▶ _Work item_: Look in the data below for the line that contains "U202 pin E: N4 -> N11". Copy that line and the remaining lines exactly.

▶ _The input_:
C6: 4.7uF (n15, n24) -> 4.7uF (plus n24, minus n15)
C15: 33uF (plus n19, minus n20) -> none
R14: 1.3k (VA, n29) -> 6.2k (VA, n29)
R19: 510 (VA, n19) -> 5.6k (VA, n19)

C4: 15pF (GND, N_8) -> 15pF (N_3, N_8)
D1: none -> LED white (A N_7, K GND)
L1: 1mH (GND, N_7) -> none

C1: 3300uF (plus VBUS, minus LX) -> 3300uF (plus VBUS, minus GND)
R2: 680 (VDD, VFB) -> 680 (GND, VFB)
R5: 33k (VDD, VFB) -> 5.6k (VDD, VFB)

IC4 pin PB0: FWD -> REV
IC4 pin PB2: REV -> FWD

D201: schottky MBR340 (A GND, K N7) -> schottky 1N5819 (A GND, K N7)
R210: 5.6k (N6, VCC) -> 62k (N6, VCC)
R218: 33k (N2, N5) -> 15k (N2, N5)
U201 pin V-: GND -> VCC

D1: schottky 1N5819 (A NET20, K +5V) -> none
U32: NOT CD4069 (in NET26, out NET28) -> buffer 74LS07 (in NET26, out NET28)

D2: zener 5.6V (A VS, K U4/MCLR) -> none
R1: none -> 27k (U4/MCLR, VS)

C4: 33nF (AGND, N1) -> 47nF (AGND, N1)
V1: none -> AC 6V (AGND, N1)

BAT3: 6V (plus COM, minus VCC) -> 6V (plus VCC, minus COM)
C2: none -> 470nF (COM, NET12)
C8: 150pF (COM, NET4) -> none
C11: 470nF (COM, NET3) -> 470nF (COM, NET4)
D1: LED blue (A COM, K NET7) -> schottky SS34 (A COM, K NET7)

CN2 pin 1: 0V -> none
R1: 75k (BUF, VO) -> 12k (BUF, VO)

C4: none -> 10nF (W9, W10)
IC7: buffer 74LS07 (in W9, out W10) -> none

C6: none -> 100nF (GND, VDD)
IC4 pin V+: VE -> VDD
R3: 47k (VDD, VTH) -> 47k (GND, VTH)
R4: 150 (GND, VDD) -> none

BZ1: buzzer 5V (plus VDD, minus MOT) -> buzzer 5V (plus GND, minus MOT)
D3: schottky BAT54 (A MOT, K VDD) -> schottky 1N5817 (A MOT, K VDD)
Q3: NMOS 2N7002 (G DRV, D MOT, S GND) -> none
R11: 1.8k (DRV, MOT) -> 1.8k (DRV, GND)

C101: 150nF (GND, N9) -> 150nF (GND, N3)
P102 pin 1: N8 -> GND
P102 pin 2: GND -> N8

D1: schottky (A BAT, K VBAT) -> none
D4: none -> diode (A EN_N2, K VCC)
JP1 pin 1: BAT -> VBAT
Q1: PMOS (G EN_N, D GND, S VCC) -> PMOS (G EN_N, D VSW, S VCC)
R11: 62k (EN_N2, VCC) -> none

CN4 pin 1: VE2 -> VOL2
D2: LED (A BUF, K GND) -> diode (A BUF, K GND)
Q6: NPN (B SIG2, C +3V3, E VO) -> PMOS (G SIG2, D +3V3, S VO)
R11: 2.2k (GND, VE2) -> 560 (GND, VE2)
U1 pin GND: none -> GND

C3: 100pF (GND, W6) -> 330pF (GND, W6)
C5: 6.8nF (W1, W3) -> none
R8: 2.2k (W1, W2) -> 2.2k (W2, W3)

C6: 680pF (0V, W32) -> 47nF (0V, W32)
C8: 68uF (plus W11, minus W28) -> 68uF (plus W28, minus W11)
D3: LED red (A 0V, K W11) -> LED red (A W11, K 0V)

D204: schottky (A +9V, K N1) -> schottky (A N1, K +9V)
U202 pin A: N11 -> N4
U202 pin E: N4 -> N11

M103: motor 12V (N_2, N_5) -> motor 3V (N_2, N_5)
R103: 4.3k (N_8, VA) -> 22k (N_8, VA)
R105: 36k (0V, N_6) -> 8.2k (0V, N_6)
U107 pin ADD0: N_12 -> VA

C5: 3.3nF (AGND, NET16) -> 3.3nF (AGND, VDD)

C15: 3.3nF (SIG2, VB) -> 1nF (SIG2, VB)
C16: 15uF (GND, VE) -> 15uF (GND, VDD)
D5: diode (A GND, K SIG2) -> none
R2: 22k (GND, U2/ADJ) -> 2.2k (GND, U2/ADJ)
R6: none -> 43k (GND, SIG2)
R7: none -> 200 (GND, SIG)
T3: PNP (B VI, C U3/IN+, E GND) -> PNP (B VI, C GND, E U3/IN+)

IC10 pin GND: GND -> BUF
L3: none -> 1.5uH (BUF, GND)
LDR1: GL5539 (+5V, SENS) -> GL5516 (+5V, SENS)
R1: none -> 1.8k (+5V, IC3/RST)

▶ _Written reply_:
U202 pin E: N4 -> N11

M103: motor 12V (N_2, N_5) -> motor 3V (N_2, N_5)
R103: 4.3k (N_8, VA) -> 22k (N_8, VA)
R105: 36k (0V, N_6) -> 8.2k (0V, N_6)
U107 pin ADD0: N_12 -> VA

C5: 3.3nF (AGND, NET16) -> 3.3nF (AGND, VDD)

C15: 3.3nF (SIG2, VB) -> 1nF (SIG2, VB)
C16: 15uF (GND, VE) -> 15uF (GND, VDD)
D5: diode (A GND, K SIG2) -> none
R2: 22k (GND, U2/ADJ) -> 2.2k (GND, U2/ADJ)
R6: none -> 43k (GND, SIG2)
R7: none -> 200 (GND, SIG)
T3: PNP (B VI, C U3/IN+, E GND) -> PNP (B VI, C GND, E U3/IN+)

IC10 pin GND: GND -> BUF
L3: none -> 1.5uH (BUF, GND)
LDR1: GL5539 (+5V, SENS) -> GL5516 (+5V, SENS)
R1: none -> 1.8k (+5V, IC3/RST)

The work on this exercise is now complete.